Which of the lines in the records below hold the string "turned"? Copy every one of them.

Start of Records

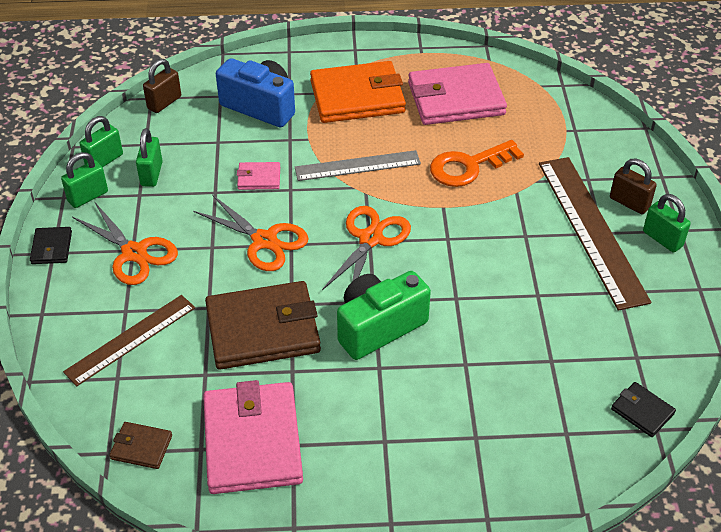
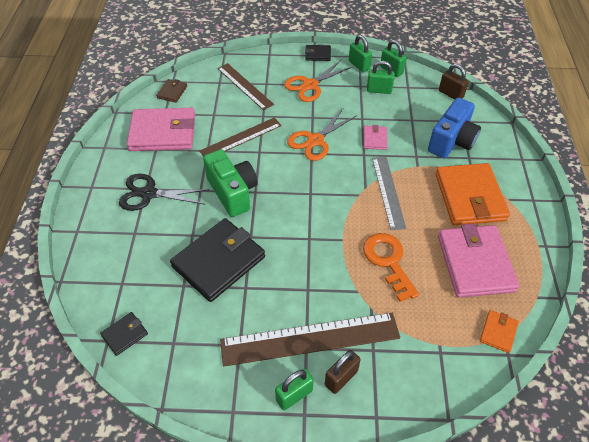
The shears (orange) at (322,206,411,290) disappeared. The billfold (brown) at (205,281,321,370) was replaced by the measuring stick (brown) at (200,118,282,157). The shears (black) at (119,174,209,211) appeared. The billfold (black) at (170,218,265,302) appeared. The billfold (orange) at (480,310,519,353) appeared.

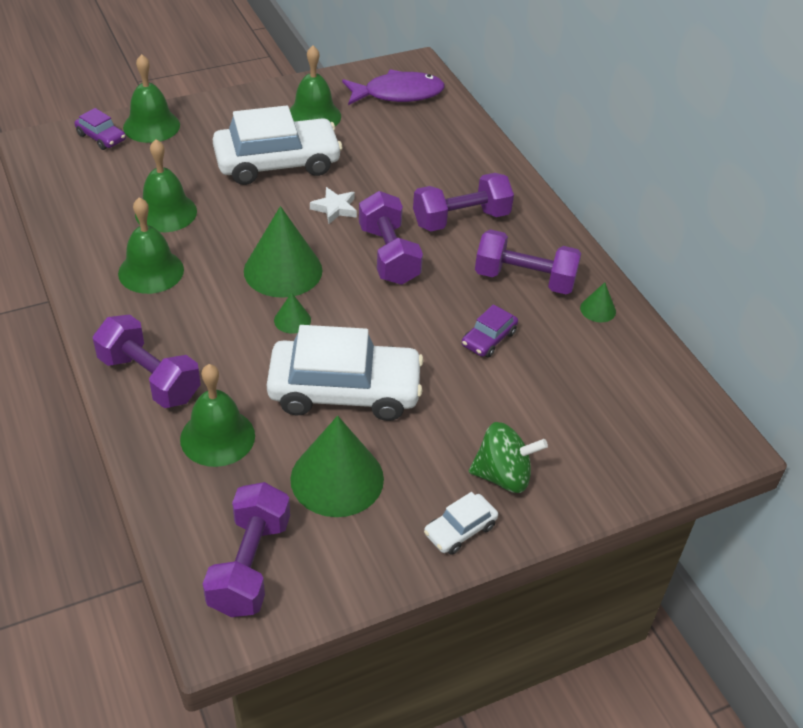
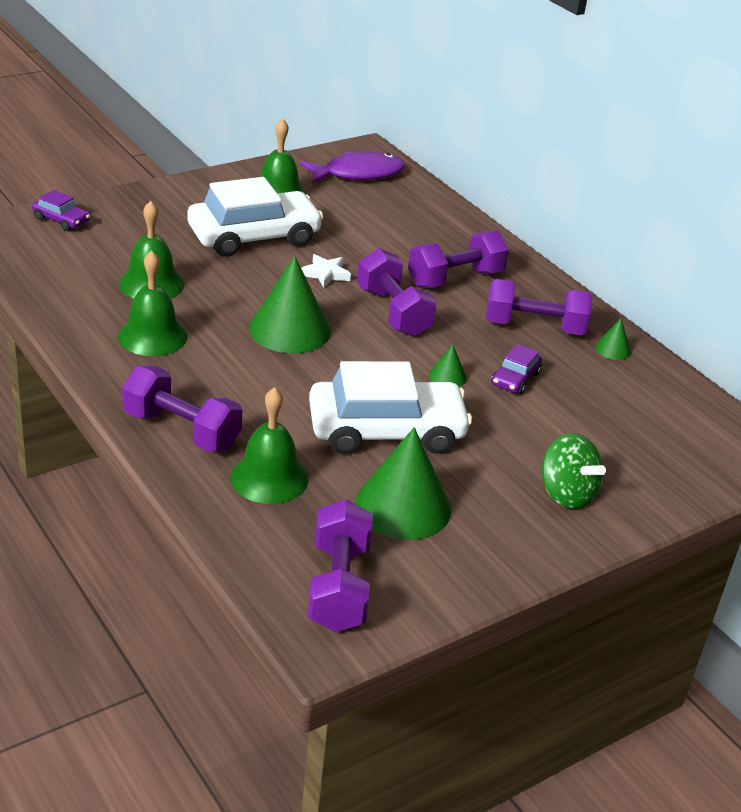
The hand bell (emerald) at (123,54,180,143) disappeared. The solid cone (emerald) moved from (274,292,311,334) to (429,344,467,387). The whirligig (emerald) at (469,422,548,493) turned 60 degrees clockwise. The toy car (pure white) at (424,492,498,555) disappeared.

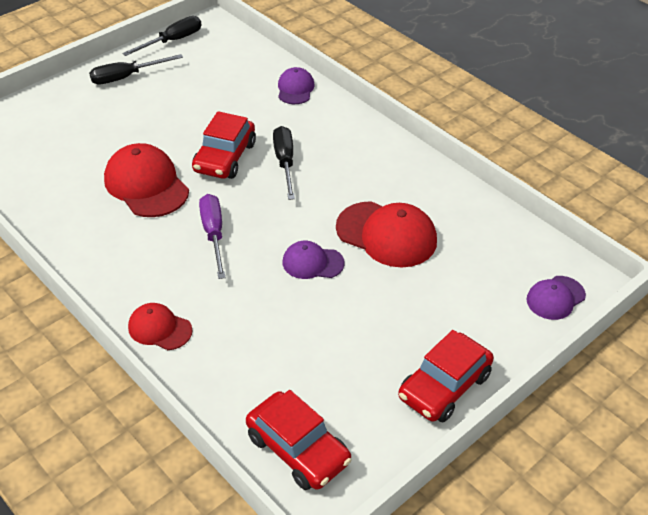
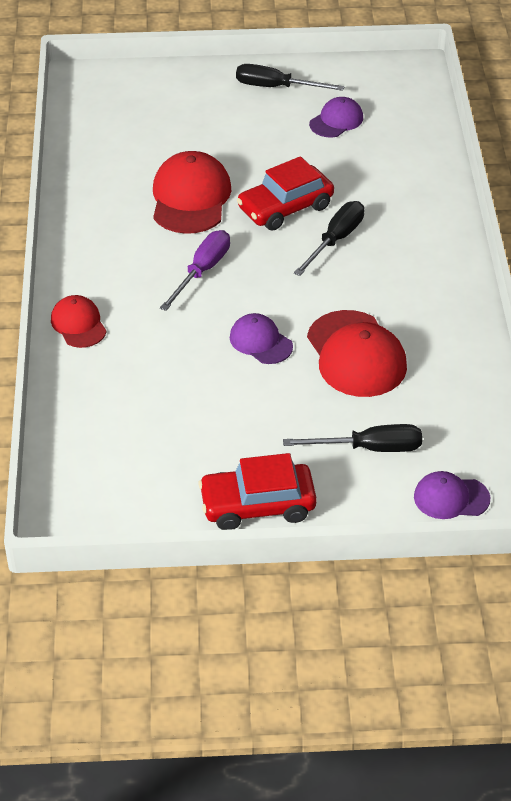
The flat screwdriver (black) moved from (122,16,202,56) to (283,424,422,452). The peaked cap (royal purple) moved from (278,67,315,104) to (309,97,363,138). The toy car (red) at (246,390,352,490) disappeared.

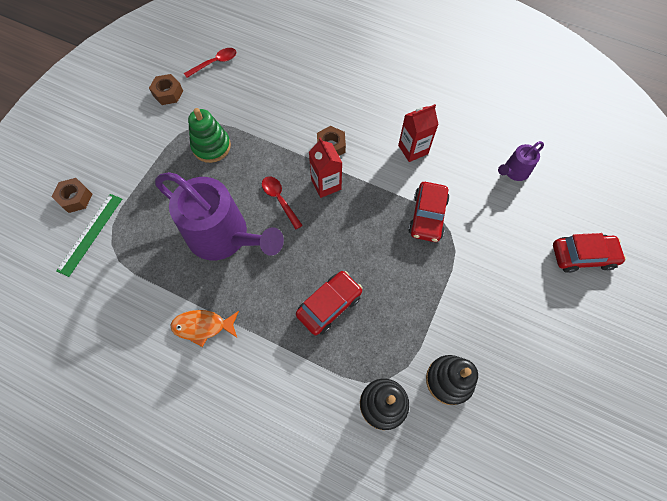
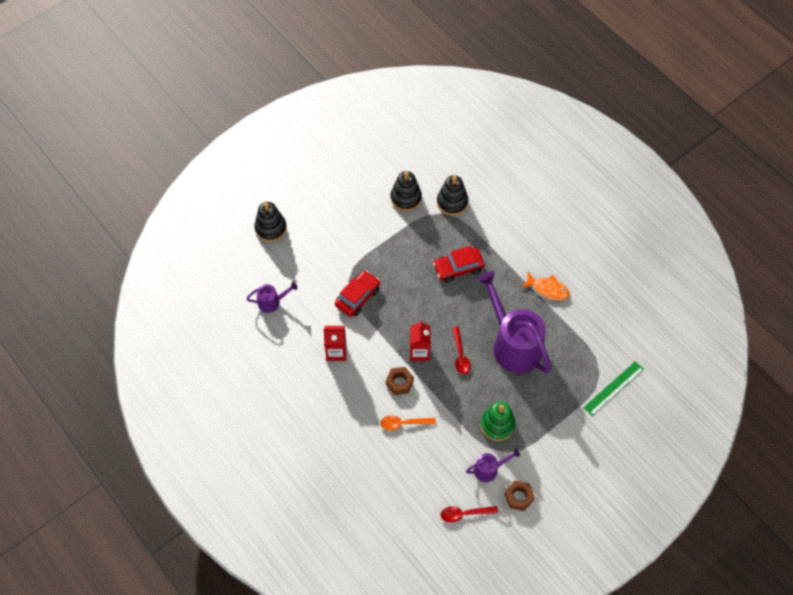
The hex nut (brown) at (51,178,92,213) disappeared. The toy car (red) at (553,233,626,273) was replaced by the ring stacker (black) at (254,202,287,242). The teaspoon (orange) at (380,416,436,430) appeared. The sprinkling can (royal purple) at (466,449,520,482) appeared.

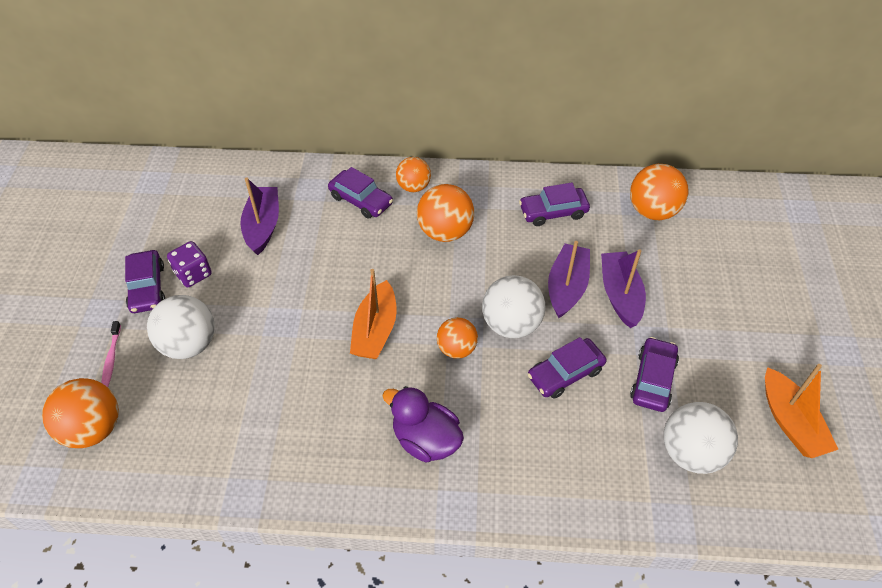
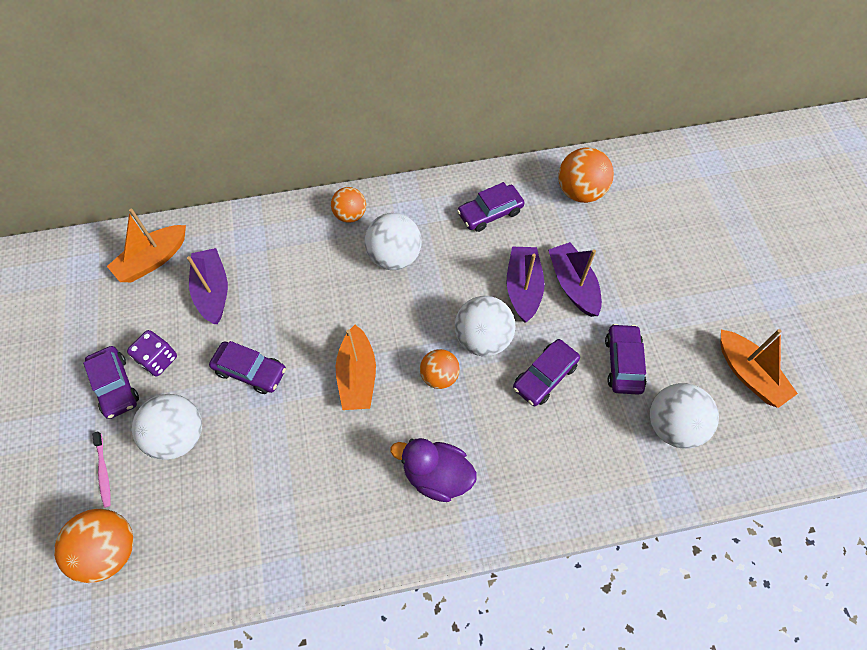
The toy car (royal purple) moved from (328,167,393,219) to (209,341,286,394). The ball (orange) at (417,184,474,242) became the ball (pure white) at (365,213,422,270). The sailboat (orange) at (107,209,186,282) appeared.

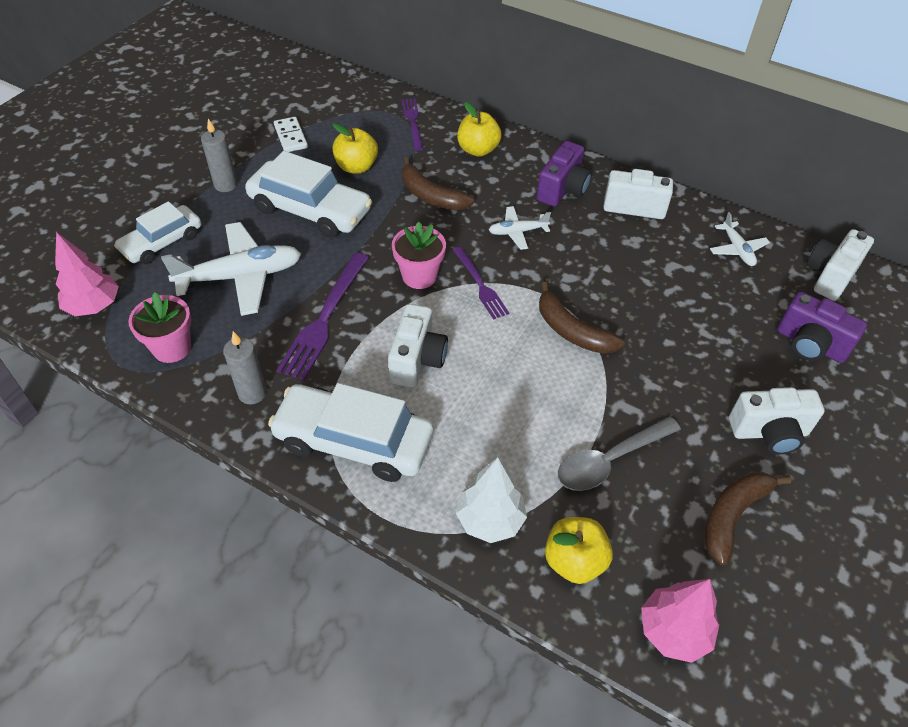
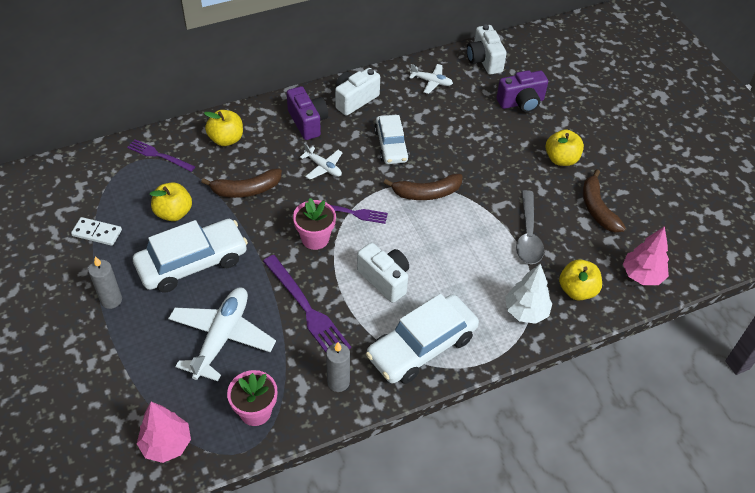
The toy car (pure white) moved from (114,201,201,264) to (374,115,409,164). The aeroplane (pure white) at (489,206,551,250) turned 75 degrees counterclockwise. The photo camera (pure white) at (729,387,825,454) was replaced by the apple fruit (bright yellow) at (546,129,584,166).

End of Records

Exercise output:
The hand bell (emerald) at (123,54,180,143) disappeared. The solid cone (emerald) moved from (274,292,311,334) to (429,344,467,387). The whirligig (emerald) at (469,422,548,493) turned 60 degrees clockwise. The toy car (pure white) at (424,492,498,555) disappeared.
The toy car (pure white) moved from (114,201,201,264) to (374,115,409,164). The aeroplane (pure white) at (489,206,551,250) turned 75 degrees counterclockwise. The photo camera (pure white) at (729,387,825,454) was replaced by the apple fruit (bright yellow) at (546,129,584,166).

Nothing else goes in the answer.